------ DATA IN THIS EXERCISE ------

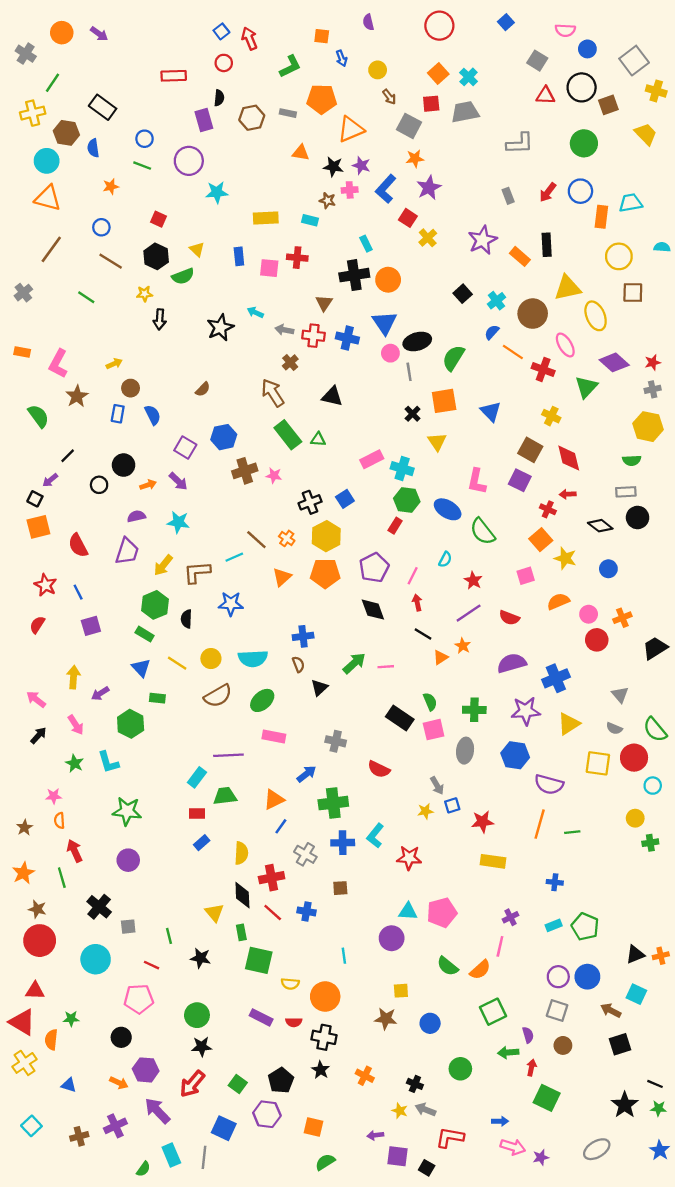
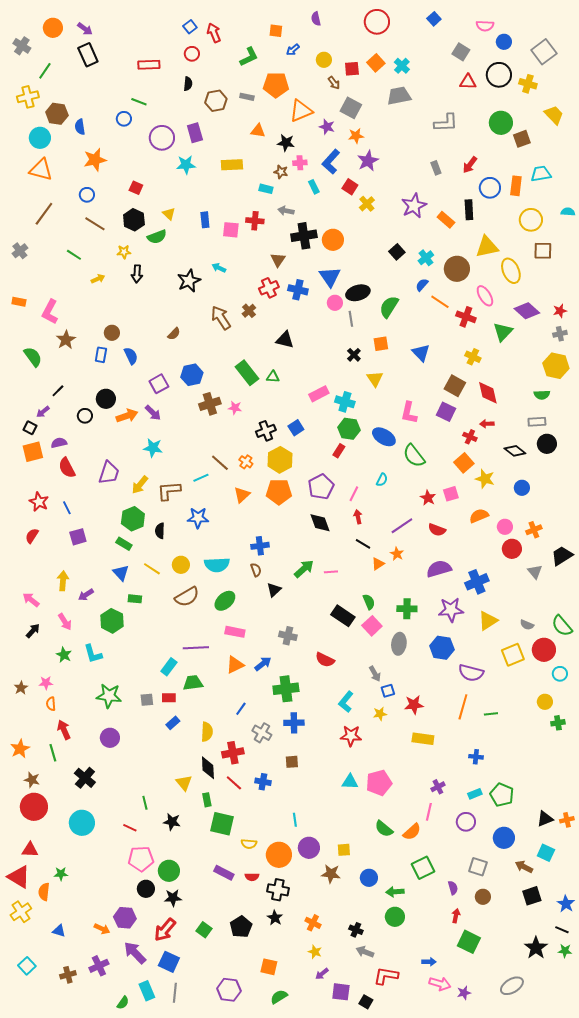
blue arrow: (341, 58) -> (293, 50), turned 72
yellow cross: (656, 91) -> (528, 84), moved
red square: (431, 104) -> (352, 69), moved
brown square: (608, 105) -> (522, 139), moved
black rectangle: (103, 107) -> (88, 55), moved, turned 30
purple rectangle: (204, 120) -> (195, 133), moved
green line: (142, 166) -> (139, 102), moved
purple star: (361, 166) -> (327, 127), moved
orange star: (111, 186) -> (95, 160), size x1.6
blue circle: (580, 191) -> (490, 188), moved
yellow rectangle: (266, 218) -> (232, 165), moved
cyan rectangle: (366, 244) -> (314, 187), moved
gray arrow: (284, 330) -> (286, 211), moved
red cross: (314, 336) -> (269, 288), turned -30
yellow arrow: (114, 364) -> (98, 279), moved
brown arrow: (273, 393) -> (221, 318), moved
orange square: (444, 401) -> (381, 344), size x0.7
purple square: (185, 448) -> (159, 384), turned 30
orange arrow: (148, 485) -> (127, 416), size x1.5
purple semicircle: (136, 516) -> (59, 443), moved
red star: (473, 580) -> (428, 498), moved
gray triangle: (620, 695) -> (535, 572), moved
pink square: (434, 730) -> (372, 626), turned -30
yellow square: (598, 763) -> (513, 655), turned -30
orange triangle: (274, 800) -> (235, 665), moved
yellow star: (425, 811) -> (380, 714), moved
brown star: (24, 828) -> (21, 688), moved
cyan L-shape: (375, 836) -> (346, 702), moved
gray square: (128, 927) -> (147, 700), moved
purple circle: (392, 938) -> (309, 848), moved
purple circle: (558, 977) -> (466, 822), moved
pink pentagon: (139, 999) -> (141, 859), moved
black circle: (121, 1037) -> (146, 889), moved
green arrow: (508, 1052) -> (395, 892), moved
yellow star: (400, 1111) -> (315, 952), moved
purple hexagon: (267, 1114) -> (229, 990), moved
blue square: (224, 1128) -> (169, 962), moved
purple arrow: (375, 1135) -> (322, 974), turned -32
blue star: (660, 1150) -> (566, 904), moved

------

_WHAT THIS TASK INVOLVES_
Write out, word for word, the lines from the first line of the entries through the one containing "purple star: (361, 166) -> (327, 127), moved", both included. Leave out the pictures.

_EXERCISE ANSWER_
blue arrow: (341, 58) -> (293, 50), turned 72
yellow cross: (656, 91) -> (528, 84), moved
red square: (431, 104) -> (352, 69), moved
brown square: (608, 105) -> (522, 139), moved
black rectangle: (103, 107) -> (88, 55), moved, turned 30
purple rectangle: (204, 120) -> (195, 133), moved
green line: (142, 166) -> (139, 102), moved
purple star: (361, 166) -> (327, 127), moved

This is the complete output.